Content starts
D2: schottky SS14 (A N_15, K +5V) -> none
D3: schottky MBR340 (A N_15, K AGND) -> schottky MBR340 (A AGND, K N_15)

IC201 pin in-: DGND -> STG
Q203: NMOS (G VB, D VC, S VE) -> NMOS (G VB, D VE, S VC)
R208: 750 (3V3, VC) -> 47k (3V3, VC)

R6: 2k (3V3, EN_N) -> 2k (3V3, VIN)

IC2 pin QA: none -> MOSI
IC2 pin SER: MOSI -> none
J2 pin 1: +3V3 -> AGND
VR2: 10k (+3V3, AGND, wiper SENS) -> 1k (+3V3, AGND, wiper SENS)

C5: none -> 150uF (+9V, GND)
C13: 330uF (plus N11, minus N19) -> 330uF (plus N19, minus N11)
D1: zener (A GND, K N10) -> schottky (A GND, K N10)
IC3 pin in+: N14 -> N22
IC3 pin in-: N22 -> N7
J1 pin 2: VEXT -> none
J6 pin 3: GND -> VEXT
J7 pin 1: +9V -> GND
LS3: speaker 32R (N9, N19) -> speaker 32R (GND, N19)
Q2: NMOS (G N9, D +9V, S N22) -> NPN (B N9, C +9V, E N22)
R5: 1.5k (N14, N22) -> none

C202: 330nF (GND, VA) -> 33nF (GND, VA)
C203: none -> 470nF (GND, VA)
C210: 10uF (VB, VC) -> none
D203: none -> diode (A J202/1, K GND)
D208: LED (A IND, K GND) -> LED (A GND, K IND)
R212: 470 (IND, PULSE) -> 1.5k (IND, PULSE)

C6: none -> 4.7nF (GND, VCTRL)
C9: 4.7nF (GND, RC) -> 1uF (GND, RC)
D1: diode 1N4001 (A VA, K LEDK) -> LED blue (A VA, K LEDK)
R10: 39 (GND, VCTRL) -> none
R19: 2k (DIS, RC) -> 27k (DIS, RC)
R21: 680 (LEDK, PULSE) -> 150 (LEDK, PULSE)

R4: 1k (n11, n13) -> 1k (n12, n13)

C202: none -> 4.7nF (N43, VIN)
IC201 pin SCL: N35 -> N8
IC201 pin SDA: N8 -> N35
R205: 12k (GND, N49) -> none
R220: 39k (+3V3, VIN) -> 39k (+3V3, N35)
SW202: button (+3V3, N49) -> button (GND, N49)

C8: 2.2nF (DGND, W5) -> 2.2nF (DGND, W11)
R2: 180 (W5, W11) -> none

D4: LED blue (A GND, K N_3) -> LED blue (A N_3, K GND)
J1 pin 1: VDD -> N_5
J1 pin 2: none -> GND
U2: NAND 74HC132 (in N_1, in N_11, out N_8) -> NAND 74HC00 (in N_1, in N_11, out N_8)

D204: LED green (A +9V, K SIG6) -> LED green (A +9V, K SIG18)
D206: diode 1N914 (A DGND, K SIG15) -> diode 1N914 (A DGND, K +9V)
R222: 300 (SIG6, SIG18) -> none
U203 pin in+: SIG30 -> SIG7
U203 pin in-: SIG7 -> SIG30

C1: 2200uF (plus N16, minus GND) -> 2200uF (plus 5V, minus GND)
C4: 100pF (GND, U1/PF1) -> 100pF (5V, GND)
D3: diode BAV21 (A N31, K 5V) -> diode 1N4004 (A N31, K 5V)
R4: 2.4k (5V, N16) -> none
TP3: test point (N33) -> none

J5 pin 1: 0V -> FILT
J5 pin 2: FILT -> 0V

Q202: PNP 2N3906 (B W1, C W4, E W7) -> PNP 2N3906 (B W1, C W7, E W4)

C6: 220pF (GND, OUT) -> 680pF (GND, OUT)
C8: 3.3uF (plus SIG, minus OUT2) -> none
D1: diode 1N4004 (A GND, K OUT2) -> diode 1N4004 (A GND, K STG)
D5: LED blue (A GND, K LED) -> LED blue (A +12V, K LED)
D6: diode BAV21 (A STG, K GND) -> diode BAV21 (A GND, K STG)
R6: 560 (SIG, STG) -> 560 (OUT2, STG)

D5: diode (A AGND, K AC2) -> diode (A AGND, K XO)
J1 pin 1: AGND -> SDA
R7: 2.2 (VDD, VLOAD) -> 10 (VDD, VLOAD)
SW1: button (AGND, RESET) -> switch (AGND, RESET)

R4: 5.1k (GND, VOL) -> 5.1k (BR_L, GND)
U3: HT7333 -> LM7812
Content ends
▸ Aim of the task
Which lines above run from the one containing "IC2 pin SER: MOSI -> none" to the one containing "J1 pin 1: VDD -> N_5"? Give them again exactly, both ends included.

▸ Your response
IC2 pin SER: MOSI -> none
J2 pin 1: +3V3 -> AGND
VR2: 10k (+3V3, AGND, wiper SENS) -> 1k (+3V3, AGND, wiper SENS)

C5: none -> 150uF (+9V, GND)
C13: 330uF (plus N11, minus N19) -> 330uF (plus N19, minus N11)
D1: zener (A GND, K N10) -> schottky (A GND, K N10)
IC3 pin in+: N14 -> N22
IC3 pin in-: N22 -> N7
J1 pin 2: VEXT -> none
J6 pin 3: GND -> VEXT
J7 pin 1: +9V -> GND
LS3: speaker 32R (N9, N19) -> speaker 32R (GND, N19)
Q2: NMOS (G N9, D +9V, S N22) -> NPN (B N9, C +9V, E N22)
R5: 1.5k (N14, N22) -> none

C202: 330nF (GND, VA) -> 33nF (GND, VA)
C203: none -> 470nF (GND, VA)
C210: 10uF (VB, VC) -> none
D203: none -> diode (A J202/1, K GND)
D208: LED (A IND, K GND) -> LED (A GND, K IND)
R212: 470 (IND, PULSE) -> 1.5k (IND, PULSE)

C6: none -> 4.7nF (GND, VCTRL)
C9: 4.7nF (GND, RC) -> 1uF (GND, RC)
D1: diode 1N4001 (A VA, K LEDK) -> LED blue (A VA, K LEDK)
R10: 39 (GND, VCTRL) -> none
R19: 2k (DIS, RC) -> 27k (DIS, RC)
R21: 680 (LEDK, PULSE) -> 150 (LEDK, PULSE)

R4: 1k (n11, n13) -> 1k (n12, n13)

C202: none -> 4.7nF (N43, VIN)
IC201 pin SCL: N35 -> N8
IC201 pin SDA: N8 -> N35
R205: 12k (GND, N49) -> none
R220: 39k (+3V3, VIN) -> 39k (+3V3, N35)
SW202: button (+3V3, N49) -> button (GND, N49)

C8: 2.2nF (DGND, W5) -> 2.2nF (DGND, W11)
R2: 180 (W5, W11) -> none

D4: LED blue (A GND, K N_3) -> LED blue (A N_3, K GND)
J1 pin 1: VDD -> N_5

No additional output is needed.